__Data extracts__
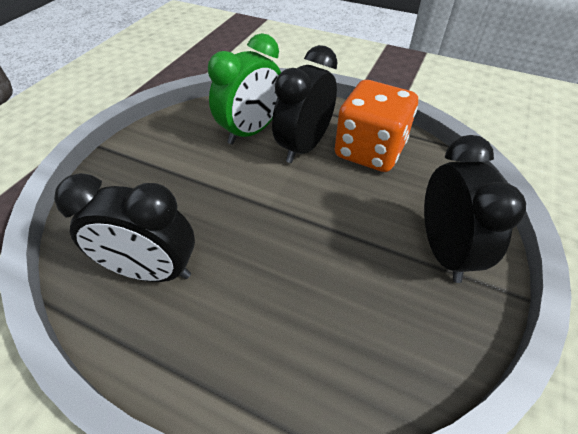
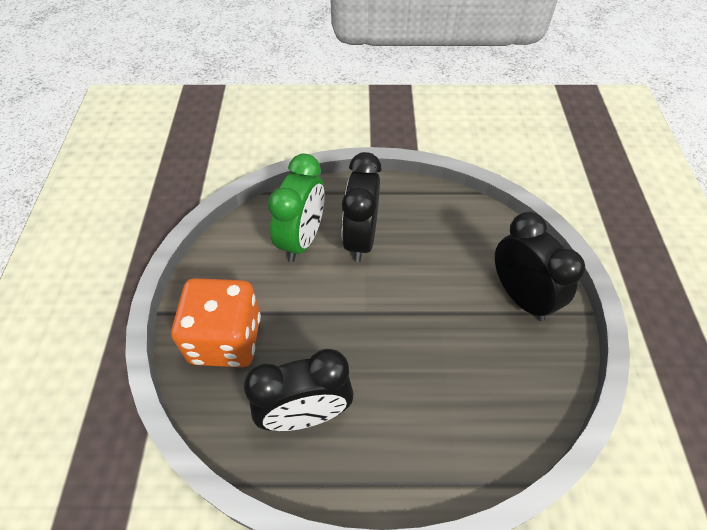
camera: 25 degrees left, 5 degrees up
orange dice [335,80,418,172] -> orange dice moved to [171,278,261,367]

--

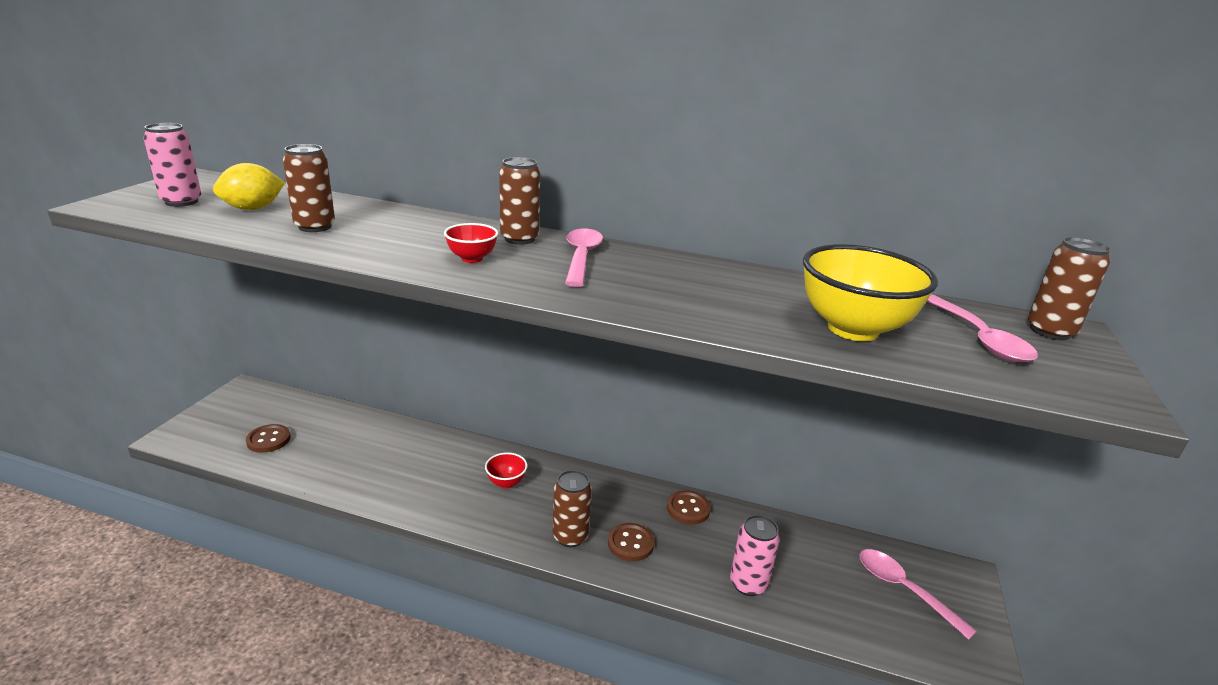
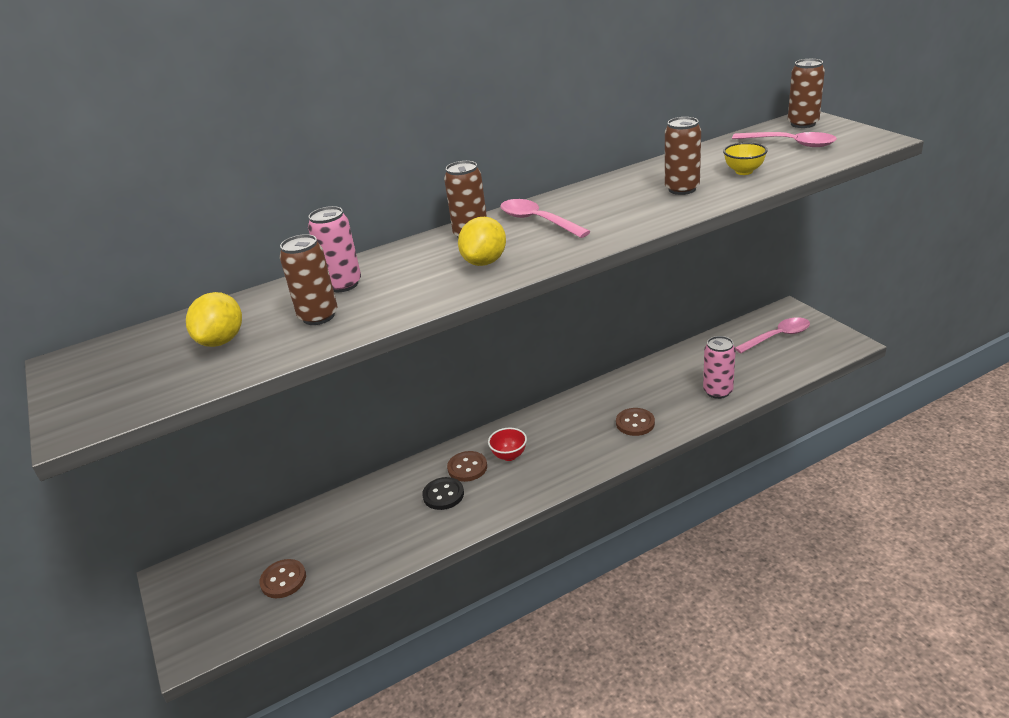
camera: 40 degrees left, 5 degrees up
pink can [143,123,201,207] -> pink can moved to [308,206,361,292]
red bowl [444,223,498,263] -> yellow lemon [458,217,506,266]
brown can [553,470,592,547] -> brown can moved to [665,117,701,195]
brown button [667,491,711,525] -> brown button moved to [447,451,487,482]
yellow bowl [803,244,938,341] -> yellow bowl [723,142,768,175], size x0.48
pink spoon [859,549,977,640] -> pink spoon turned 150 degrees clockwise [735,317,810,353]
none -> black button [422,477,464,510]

__Exercise description__
Please output exactly the lines between the one holding "camera: 25 degrees left, 5 degrees up" and the one holding "orange dice [335,80,418,172]" in the records above, inclusive, and nothing more.

__Result of this exercise__
camera: 25 degrees left, 5 degrees up
orange dice [335,80,418,172] -> orange dice moved to [171,278,261,367]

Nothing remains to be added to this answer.